**What needs to be done:** Would you retype the whole listing exactly, leaving its pictures out?

**Records for processing:**
- - - - -
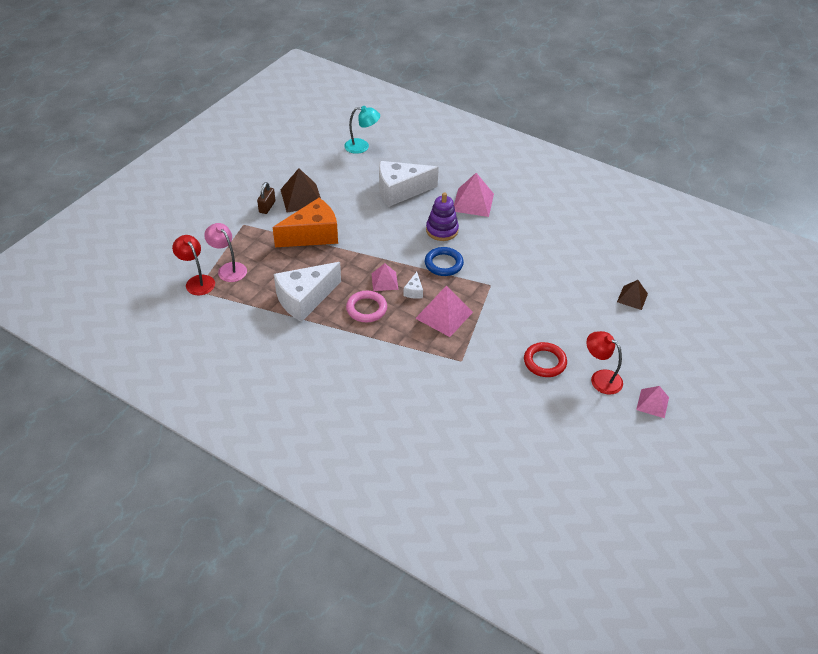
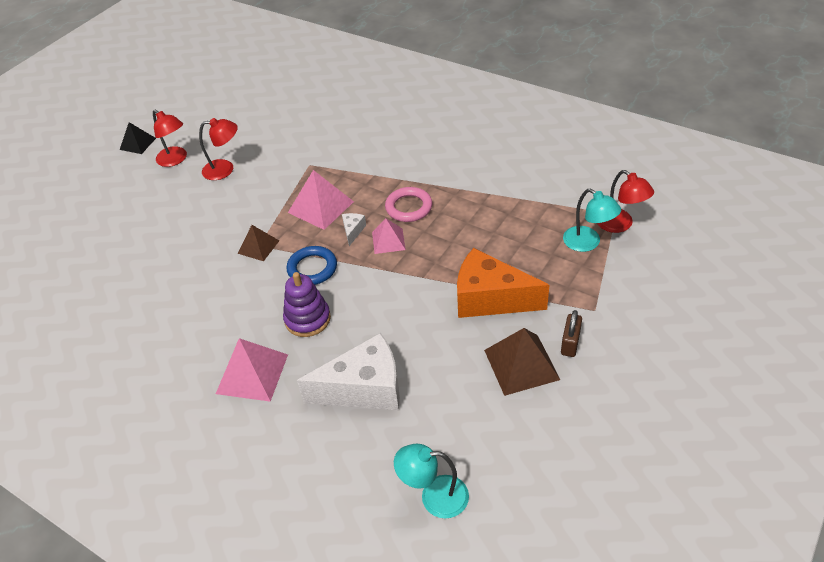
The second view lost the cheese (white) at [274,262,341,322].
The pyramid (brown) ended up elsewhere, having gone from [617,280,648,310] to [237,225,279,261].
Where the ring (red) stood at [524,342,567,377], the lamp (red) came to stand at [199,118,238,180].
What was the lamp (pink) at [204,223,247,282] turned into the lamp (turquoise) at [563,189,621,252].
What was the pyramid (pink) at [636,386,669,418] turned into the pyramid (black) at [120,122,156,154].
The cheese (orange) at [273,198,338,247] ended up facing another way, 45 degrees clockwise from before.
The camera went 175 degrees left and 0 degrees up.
- - - - -
**Task result:**
The second view lost the cheese (white) at [274,262,341,322].
The pyramid (brown) ended up elsewhere, having gone from [617,280,648,310] to [237,225,279,261].
Where the ring (red) stood at [524,342,567,377], the lamp (red) came to stand at [199,118,238,180].
What was the lamp (pink) at [204,223,247,282] turned into the lamp (turquoise) at [563,189,621,252].
What was the pyramid (pink) at [636,386,669,418] turned into the pyramid (black) at [120,122,156,154].
The cheese (orange) at [273,198,338,247] ended up facing another way, 45 degrees clockwise from before.
The camera went 175 degrees left and 0 degrees up.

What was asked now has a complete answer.